▶ Exercise data:
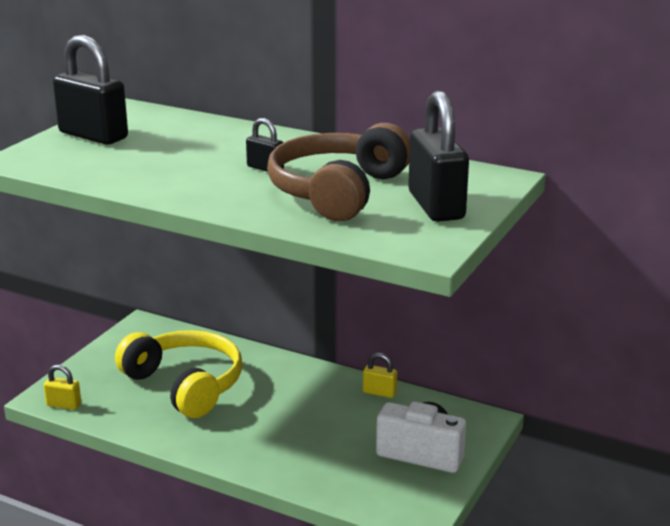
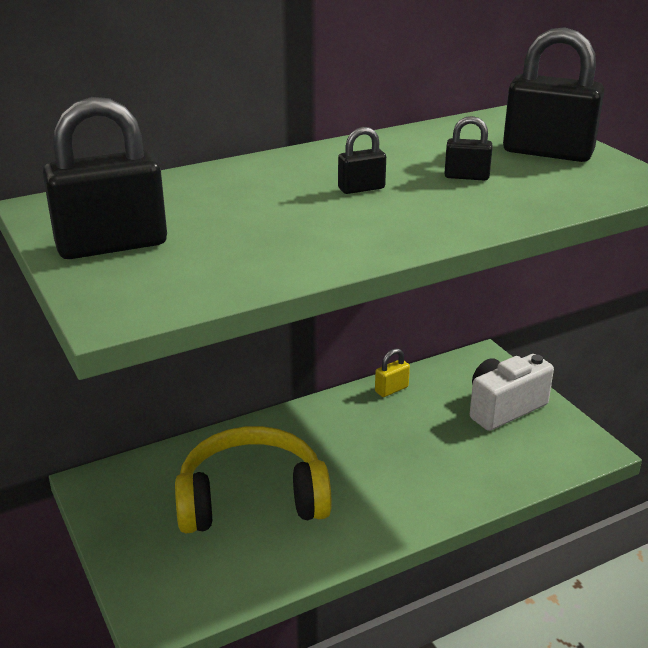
camera: 55 degrees left, 5 degrees up
(64, 405) = (190, 609): yellow padlock -> none
(337, 191) = (466, 176): brown headphones -> black padlock

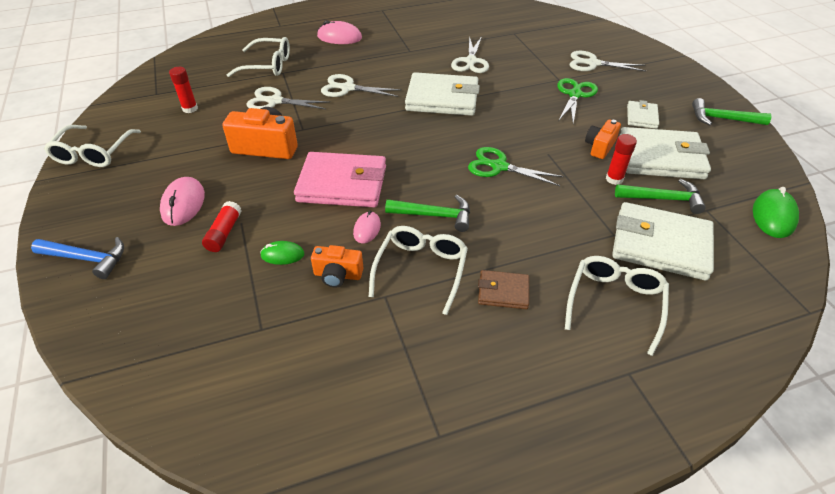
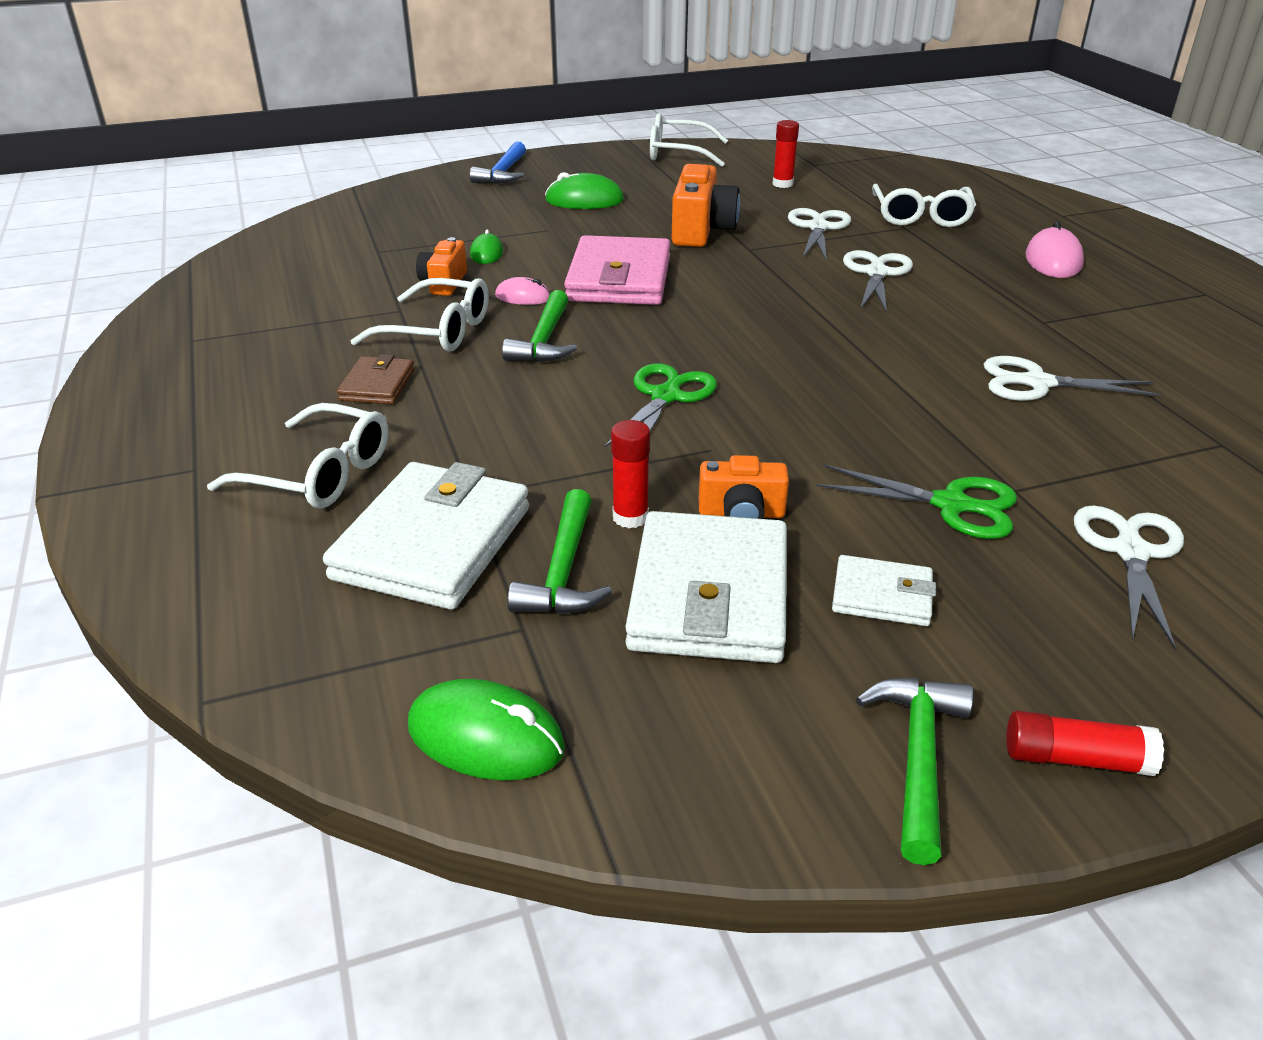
camera: 90 degrees right, 10 degrees down
(183, 204) = (584, 200): pink mouse -> green mouse
(224, 233) = (530, 223): red glue stick -> red glue stick (1075, 759)
(442, 98) = (873, 351): white wallet -> none
(599, 147) = (741, 513): orange camera -> orange camera turned 150 degrees clockwise

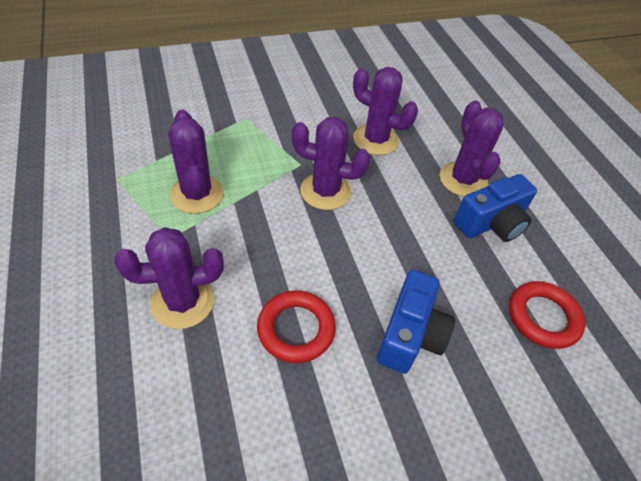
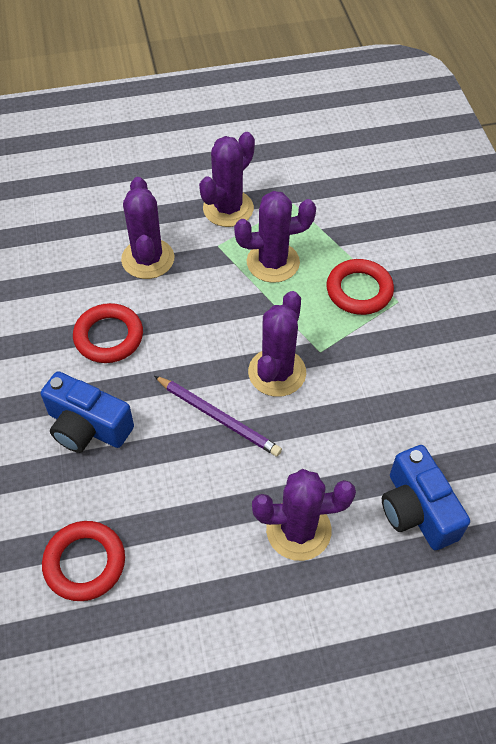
camera: 100 degrees right, 5 degrees up
(234, 139) = (359, 290): none -> red ring
(375, 140) = (370, 436): purple cactus -> purple cactus (228, 208)
(378, 230) = (218, 417): none -> purple pencil
(491, 223) = (222, 546): blue camera -> blue camera (417, 510)

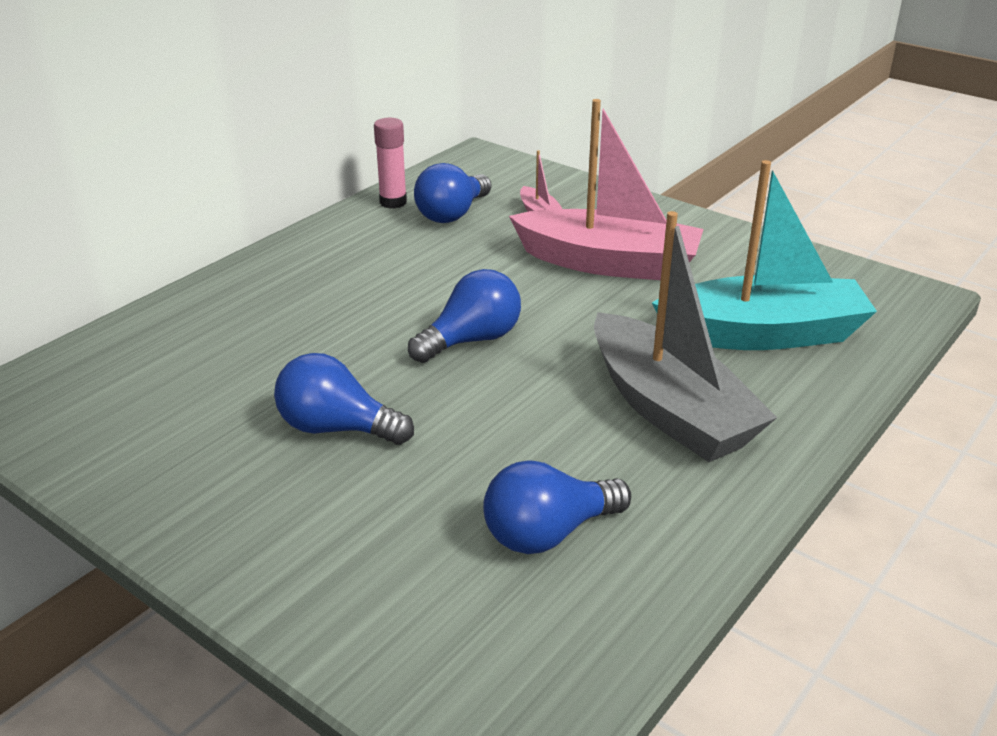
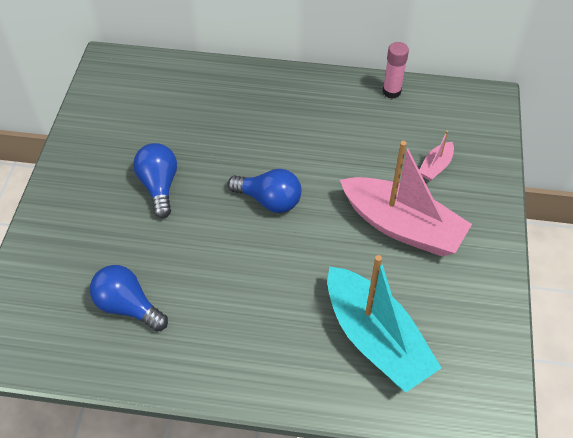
camera: 60 degrees right, 20 degrees up
(452, 214) = (400, 125): blue light bulb -> none
(608, 263) = (402, 226): pink boat -> pink boat turned 45 degrees counterclockwise
(669, 409) = (261, 318): grey boat -> none

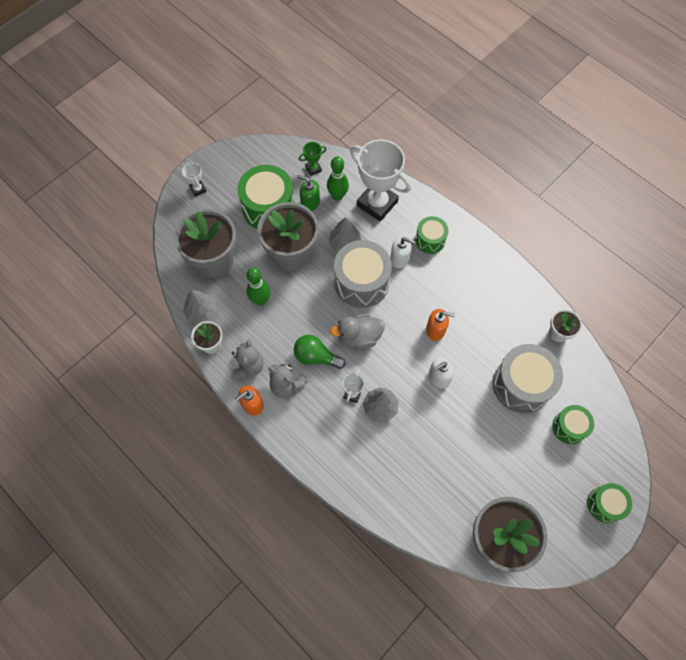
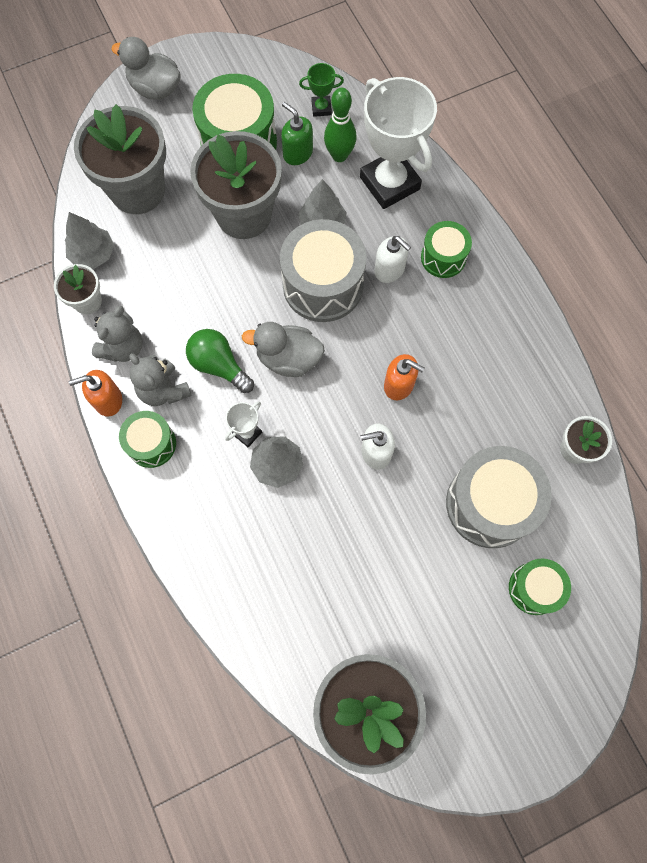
camera: 20 degrees right, 5 degrees up
(198, 189) = (155, 88): white trophy -> grey duck
(260, 300) = (176, 264): green bowling pin -> none
(604, 504) = (540, 717): green drum -> green drum (151, 444)

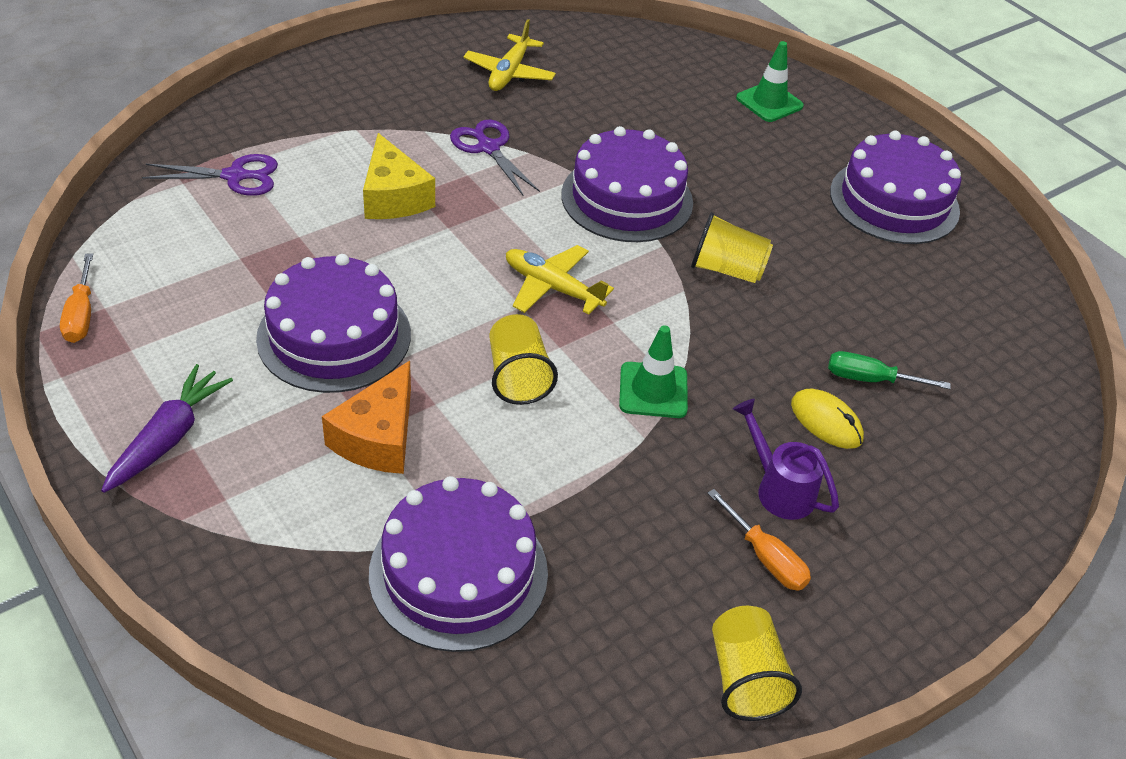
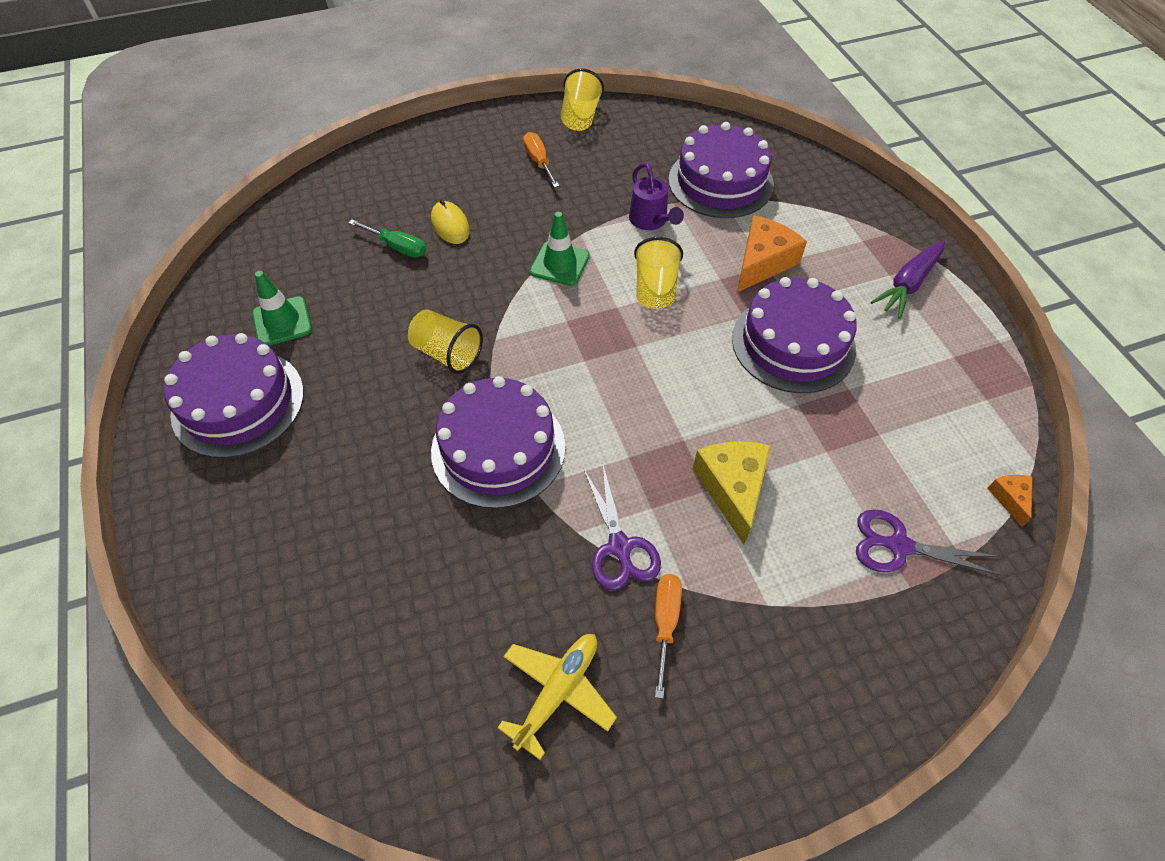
camera: 160 degrees left, 10 degrees up
(81, 315) = (1004, 395): orange screwdriver -> orange screwdriver (665, 623)
(113, 222) = (1010, 498): none -> orange cheese
(552, 287) = (605, 360): yellow plane -> none
(769, 102) = (257, 573): green traffic cone -> green traffic cone (282, 321)
(779, 489) = (508, 193): purple watering can -> purple watering can (651, 221)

▶ To do: Repeat the data word for word; drop the pictures.

▶ Solution for this exercise:
camera: 55 degrees left, 5 degrees up
(64, 405) = (190, 609): yellow padlock -> none
(337, 191) = (466, 176): brown headphones -> black padlock

camera: 90 degrees right, 10 degrees down
(183, 204) = (584, 200): pink mouse -> green mouse
(224, 233) = (530, 223): red glue stick -> red glue stick (1075, 759)
(442, 98) = (873, 351): white wallet -> none
(599, 147) = (741, 513): orange camera -> orange camera turned 150 degrees clockwise

camera: 100 degrees right, 5 degrees up
(234, 139) = (359, 290): none -> red ring
(375, 140) = (370, 436): purple cactus -> purple cactus (228, 208)
(378, 230) = (218, 417): none -> purple pencil
(491, 223) = (222, 546): blue camera -> blue camera (417, 510)

camera: 60 degrees right, 20 degrees up
(452, 214) = (400, 125): blue light bulb -> none
(608, 263) = (402, 226): pink boat -> pink boat turned 45 degrees counterclockwise
(669, 409) = (261, 318): grey boat -> none

camera: 20 degrees right, 5 degrees up
(198, 189) = (155, 88): white trophy -> grey duck
(260, 300) = (176, 264): green bowling pin -> none
(604, 504) = (540, 717): green drum -> green drum (151, 444)

camera: 160 degrees left, 10 degrees up
(81, 315) = (1004, 395): orange screwdriver -> orange screwdriver (665, 623)
(113, 222) = (1010, 498): none -> orange cheese
(552, 287) = (605, 360): yellow plane -> none
(769, 102) = (257, 573): green traffic cone -> green traffic cone (282, 321)
(779, 489) = (508, 193): purple watering can -> purple watering can (651, 221)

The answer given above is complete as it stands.